▶ **EXERCISE DETAILS**:
Copy out exactly the lines spanning the line with "camera: 10 degrees right, 20 degrees down" to the line with "camera: 10 degrees right, 0 degrees up", inclusive, from the data underneath, with no pictures.

▶ **EXERCISE DATA**:
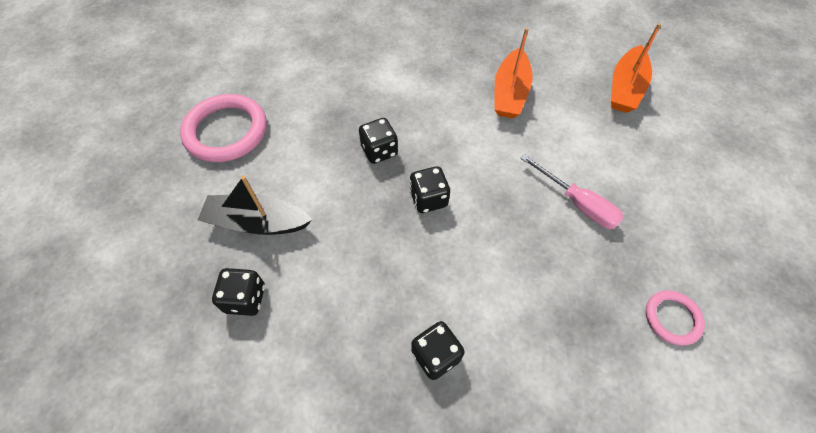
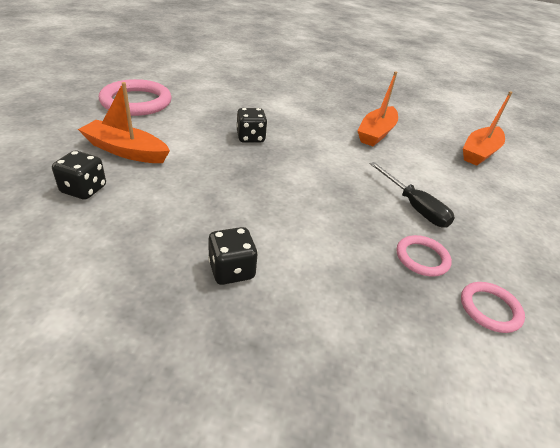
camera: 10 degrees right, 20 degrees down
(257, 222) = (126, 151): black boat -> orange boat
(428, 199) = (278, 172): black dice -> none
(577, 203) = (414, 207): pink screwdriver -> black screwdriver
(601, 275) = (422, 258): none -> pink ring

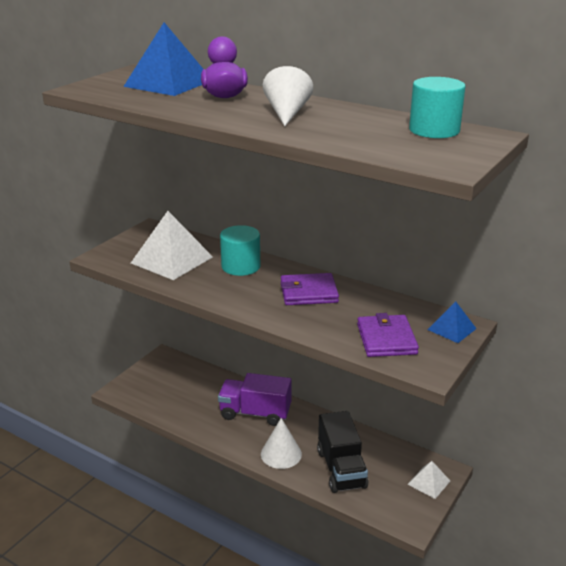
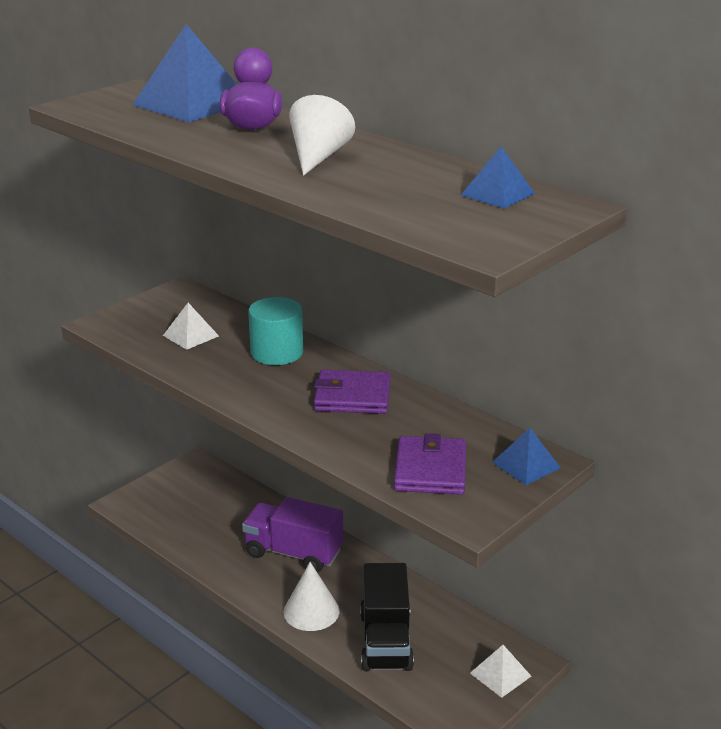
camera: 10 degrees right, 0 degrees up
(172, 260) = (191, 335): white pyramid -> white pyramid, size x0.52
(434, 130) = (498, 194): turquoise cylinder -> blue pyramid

* * *

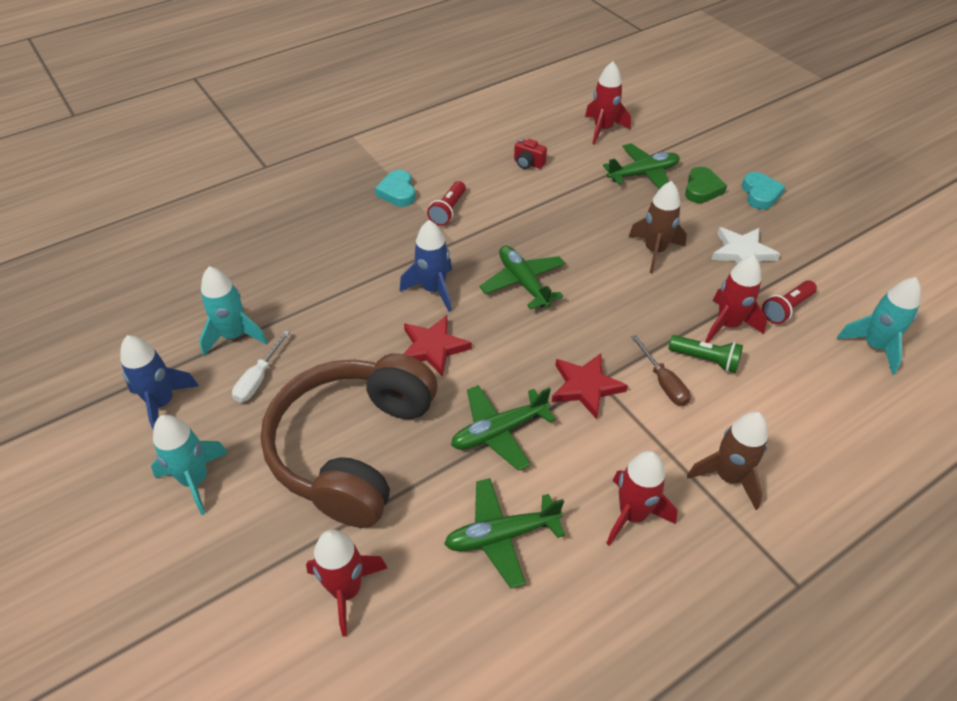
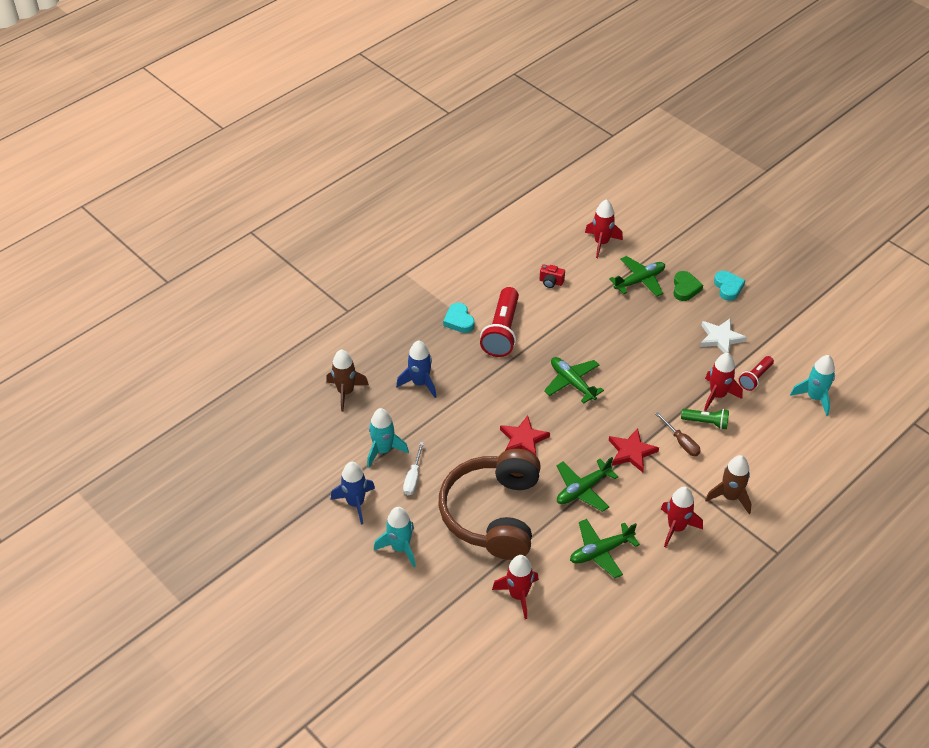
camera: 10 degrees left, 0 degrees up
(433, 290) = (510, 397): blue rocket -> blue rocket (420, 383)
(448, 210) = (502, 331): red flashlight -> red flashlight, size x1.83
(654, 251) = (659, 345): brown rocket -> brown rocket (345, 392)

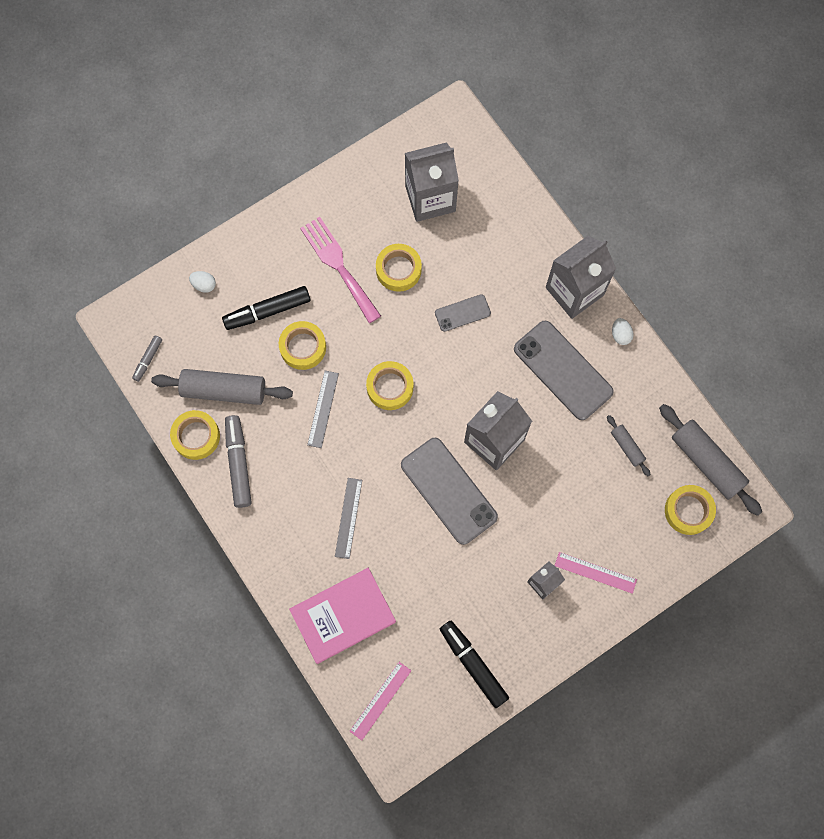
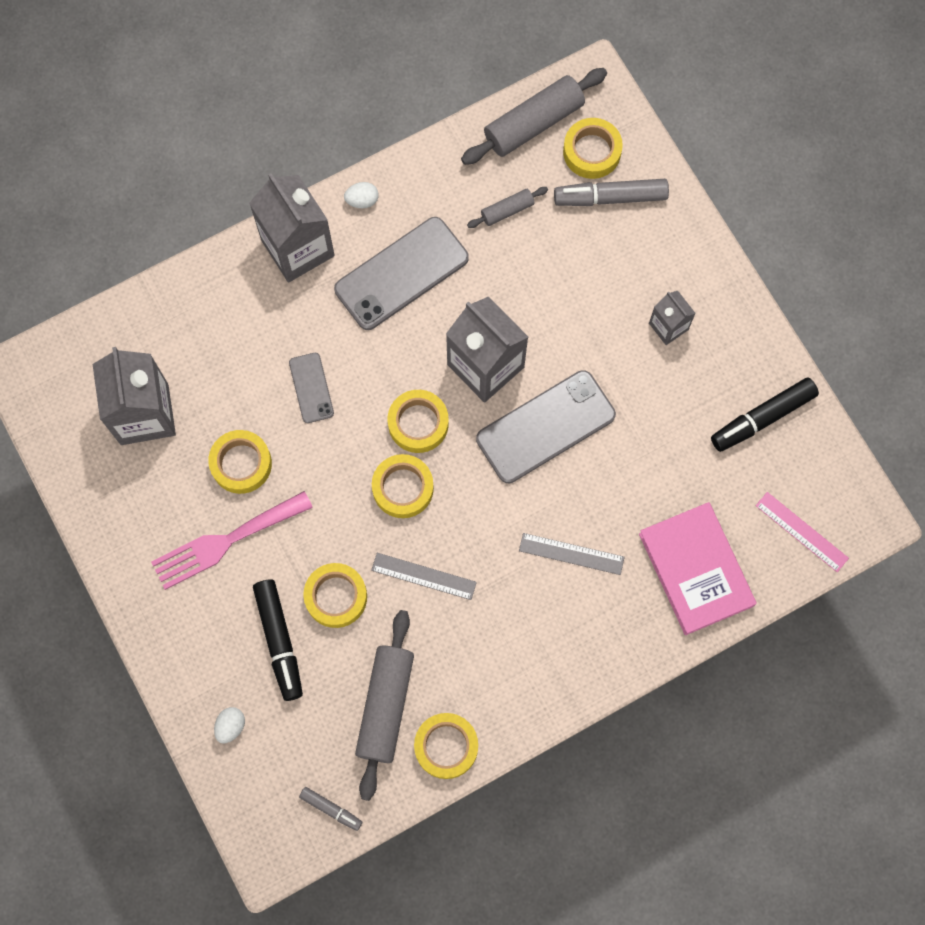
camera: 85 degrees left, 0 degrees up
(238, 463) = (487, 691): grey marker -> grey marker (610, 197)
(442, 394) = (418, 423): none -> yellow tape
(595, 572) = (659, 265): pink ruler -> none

==

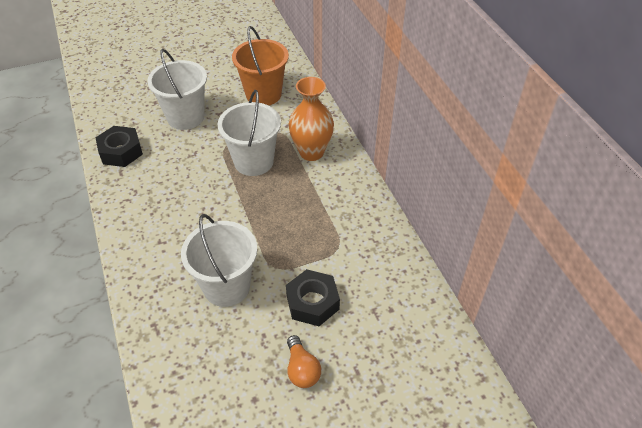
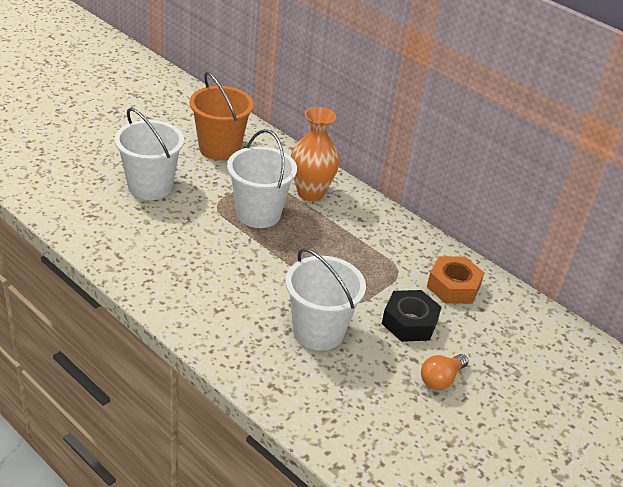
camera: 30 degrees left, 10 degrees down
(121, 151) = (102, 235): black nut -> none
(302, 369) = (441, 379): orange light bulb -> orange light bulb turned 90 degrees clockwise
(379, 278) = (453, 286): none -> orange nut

▶ **WRITTEN ANSWER**:
camera: 10 degrees right, 20 degrees down
(257, 222) = (126, 151): black boat -> orange boat
(428, 199) = (278, 172): black dice -> none
(577, 203) = (414, 207): pink screwdriver -> black screwdriver
(601, 275) = (422, 258): none -> pink ring

camera: 10 degrees right, 0 degrees up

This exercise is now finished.